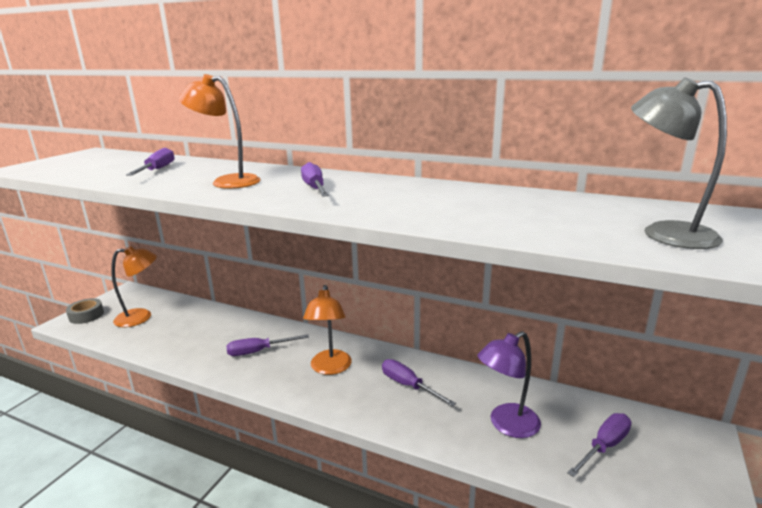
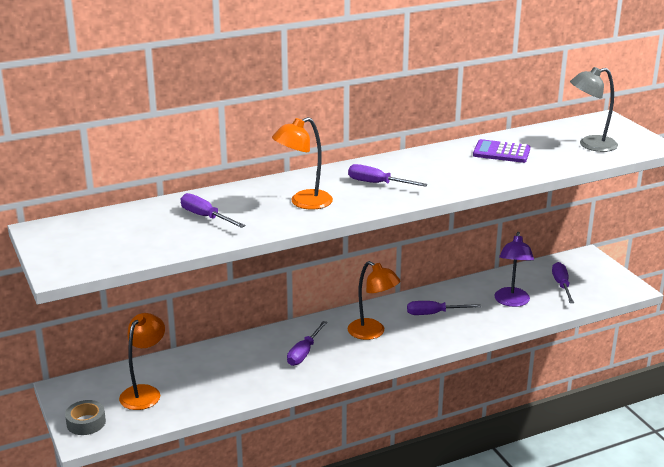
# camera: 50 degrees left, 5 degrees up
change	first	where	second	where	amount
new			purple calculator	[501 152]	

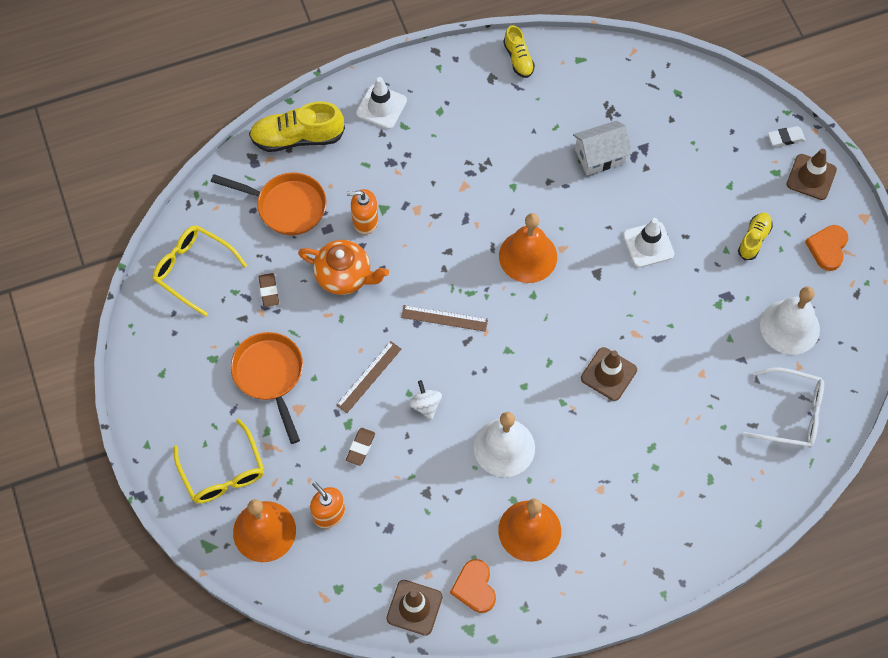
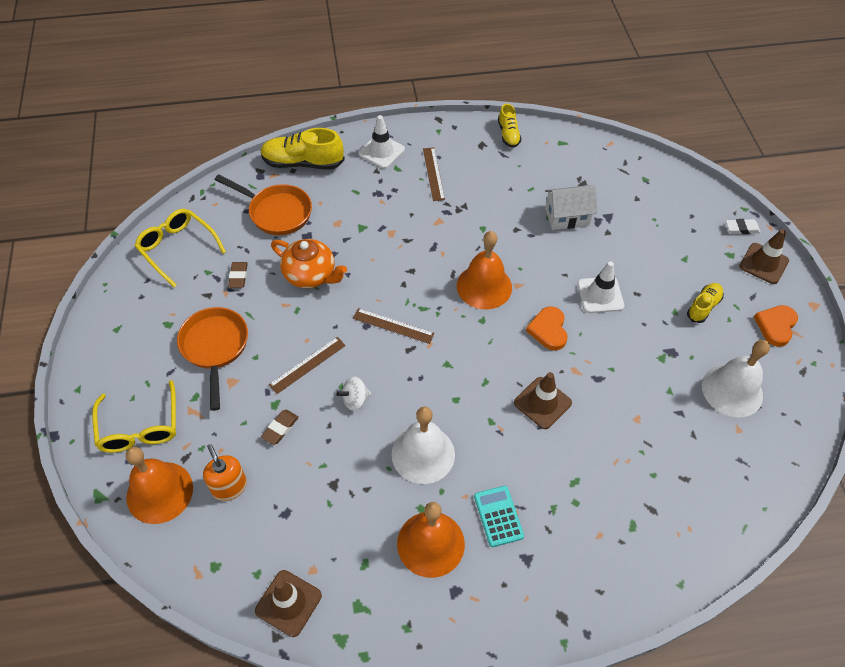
# camera: 10 degrees right, 10 degrees down
change	first	where	second	where	amount
rotated	white spinning top	[426 405]		[355 400]	105 degrees counterclockwise
new			brown ruler	[433 173]	
new			turquoise calculator	[498 516]	
shifted	orange heart	[474 587]		[548 330]	
gone	orange soap dispenser	[365 221]			
gone	white glasses	[791 413]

============

*PROBLEM TO WORK ON*: Your copy should restate every record word for word and contain no pictures.

*REPLY*:
# camera: 50 degrees left, 5 degrees up
change	first	where	second	where	amount
new			purple calculator	[501 152]	

# camera: 10 degrees right, 10 degrees down
change	first	where	second	where	amount
rotated	white spinning top	[426 405]		[355 400]	105 degrees counterclockwise
new			brown ruler	[433 173]	
new			turquoise calculator	[498 516]	
shifted	orange heart	[474 587]		[548 330]	
gone	orange soap dispenser	[365 221]			
gone	white glasses	[791 413]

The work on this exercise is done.